Dataset entries:
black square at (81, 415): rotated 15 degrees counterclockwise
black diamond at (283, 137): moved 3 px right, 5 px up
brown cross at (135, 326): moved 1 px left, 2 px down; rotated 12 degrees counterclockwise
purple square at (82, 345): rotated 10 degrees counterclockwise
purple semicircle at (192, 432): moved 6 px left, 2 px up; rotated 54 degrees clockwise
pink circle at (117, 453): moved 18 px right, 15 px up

Description of the task: Rewrite the lines above as a Markdown table with the columns "Row" and "Shape change", putting a row number in the first column and the line in the second. Leave out any blank lines.

Exercise response:
| Row | Shape change |
|---|---|
| 1 | black square at (81, 415): rotated 15 degrees counterclockwise |
| 2 | black diamond at (283, 137): moved 3 px right, 5 px up |
| 3 | brown cross at (135, 326): moved 1 px left, 2 px down; rotated 12 degrees counterclockwise |
| 4 | purple square at (82, 345): rotated 10 degrees counterclockwise |
| 5 | purple semicircle at (192, 432): moved 6 px left, 2 px up; rotated 54 degrees clockwise |
| 6 | pink circle at (117, 453): moved 18 px right, 15 px up |